— Data to examine —

○ ○ ○ ○

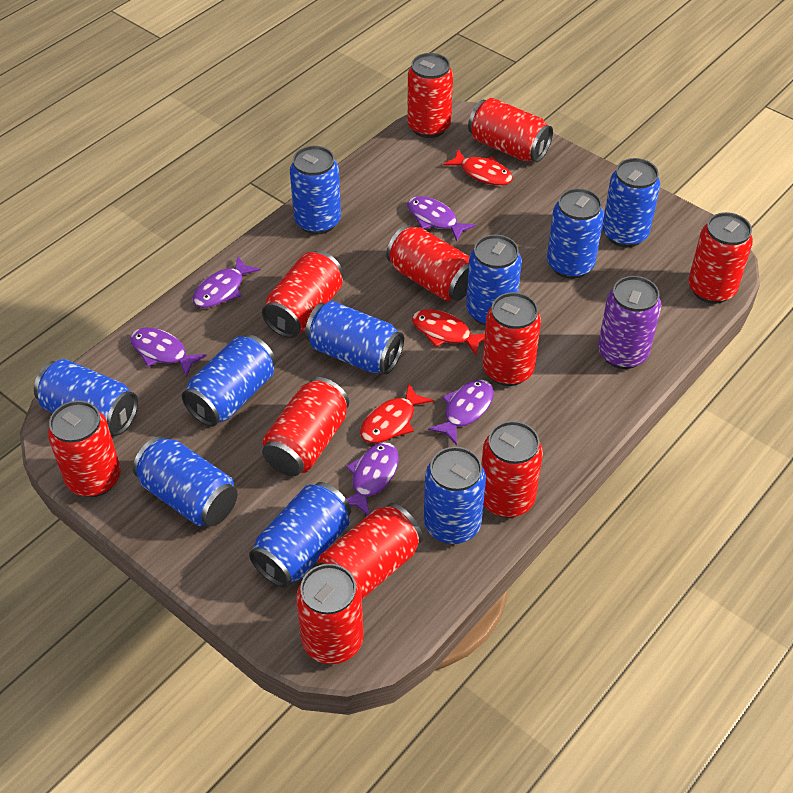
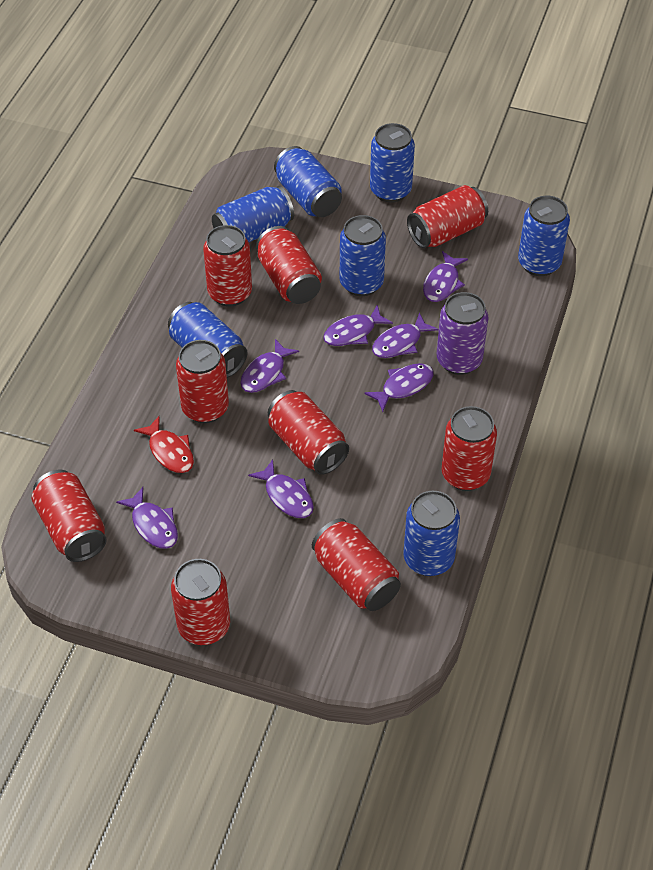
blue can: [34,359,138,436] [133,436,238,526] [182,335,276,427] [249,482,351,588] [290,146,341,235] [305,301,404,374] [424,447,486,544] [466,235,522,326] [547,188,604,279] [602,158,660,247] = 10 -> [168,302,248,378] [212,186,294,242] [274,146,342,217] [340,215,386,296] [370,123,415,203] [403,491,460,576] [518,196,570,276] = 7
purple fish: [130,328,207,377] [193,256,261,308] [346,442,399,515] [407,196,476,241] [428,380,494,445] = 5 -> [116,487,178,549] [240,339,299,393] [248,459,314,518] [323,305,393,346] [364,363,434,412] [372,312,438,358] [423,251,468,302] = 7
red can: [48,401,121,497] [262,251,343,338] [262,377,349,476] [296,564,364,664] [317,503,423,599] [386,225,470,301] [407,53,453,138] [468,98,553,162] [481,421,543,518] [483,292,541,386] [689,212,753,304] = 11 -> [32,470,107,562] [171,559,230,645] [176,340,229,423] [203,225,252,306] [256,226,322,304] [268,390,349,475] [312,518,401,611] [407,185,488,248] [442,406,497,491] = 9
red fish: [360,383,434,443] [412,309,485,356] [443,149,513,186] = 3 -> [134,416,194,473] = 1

○ ○ ○ ○

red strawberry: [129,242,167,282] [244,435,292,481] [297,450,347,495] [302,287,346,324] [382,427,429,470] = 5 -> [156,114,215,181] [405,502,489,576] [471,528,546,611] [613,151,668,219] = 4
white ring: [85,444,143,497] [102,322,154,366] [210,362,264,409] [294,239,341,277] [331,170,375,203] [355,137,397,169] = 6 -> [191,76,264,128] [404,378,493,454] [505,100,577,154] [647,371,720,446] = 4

○ ○ ○ ○

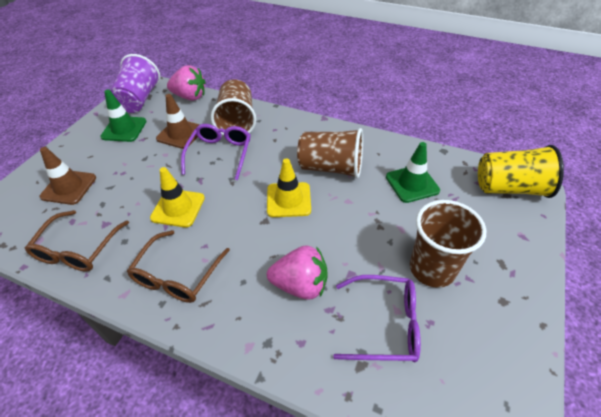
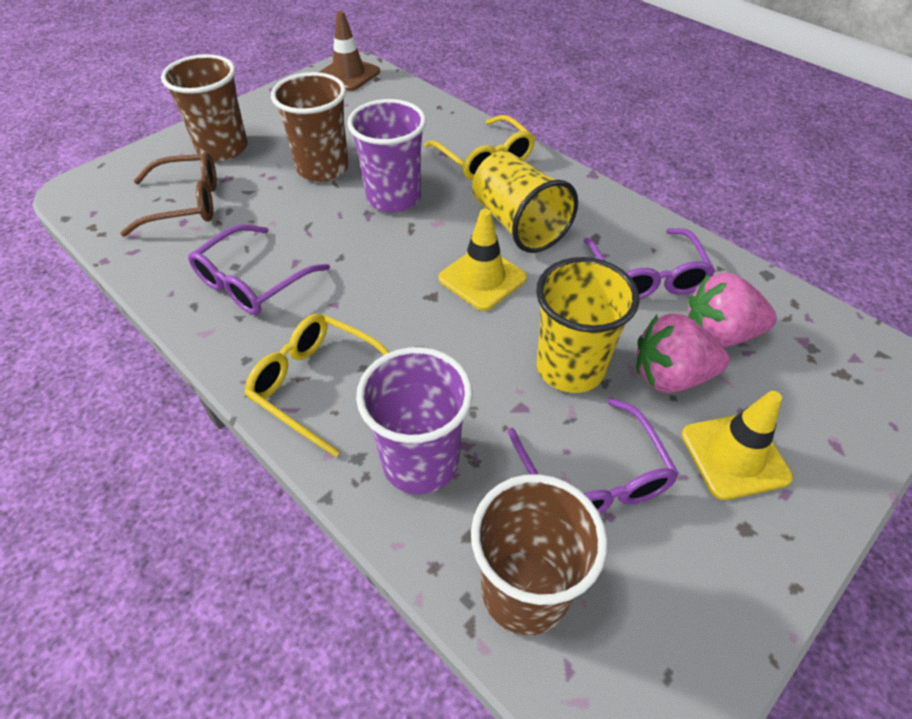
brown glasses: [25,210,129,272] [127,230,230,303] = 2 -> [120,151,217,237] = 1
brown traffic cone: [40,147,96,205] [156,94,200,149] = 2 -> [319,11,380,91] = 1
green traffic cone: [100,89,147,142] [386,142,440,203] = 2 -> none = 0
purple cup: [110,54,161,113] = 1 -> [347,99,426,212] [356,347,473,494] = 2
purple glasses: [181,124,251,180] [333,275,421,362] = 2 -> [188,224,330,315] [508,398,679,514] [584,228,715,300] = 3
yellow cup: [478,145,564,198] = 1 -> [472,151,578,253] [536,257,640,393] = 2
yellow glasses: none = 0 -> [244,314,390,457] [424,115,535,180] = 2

○ ○ ○ ○

Could you restate, word for word, the lines above from the one with "green traffic cone: [100,89,147,142]" to the one with "yellow glasses: none", both included?

green traffic cone: [100,89,147,142] [386,142,440,203] = 2 -> none = 0
purple cup: [110,54,161,113] = 1 -> [347,99,426,212] [356,347,473,494] = 2
purple glasses: [181,124,251,180] [333,275,421,362] = 2 -> [188,224,330,315] [508,398,679,514] [584,228,715,300] = 3
yellow cup: [478,145,564,198] = 1 -> [472,151,578,253] [536,257,640,393] = 2
yellow glasses: none = 0 -> [244,314,390,457] [424,115,535,180] = 2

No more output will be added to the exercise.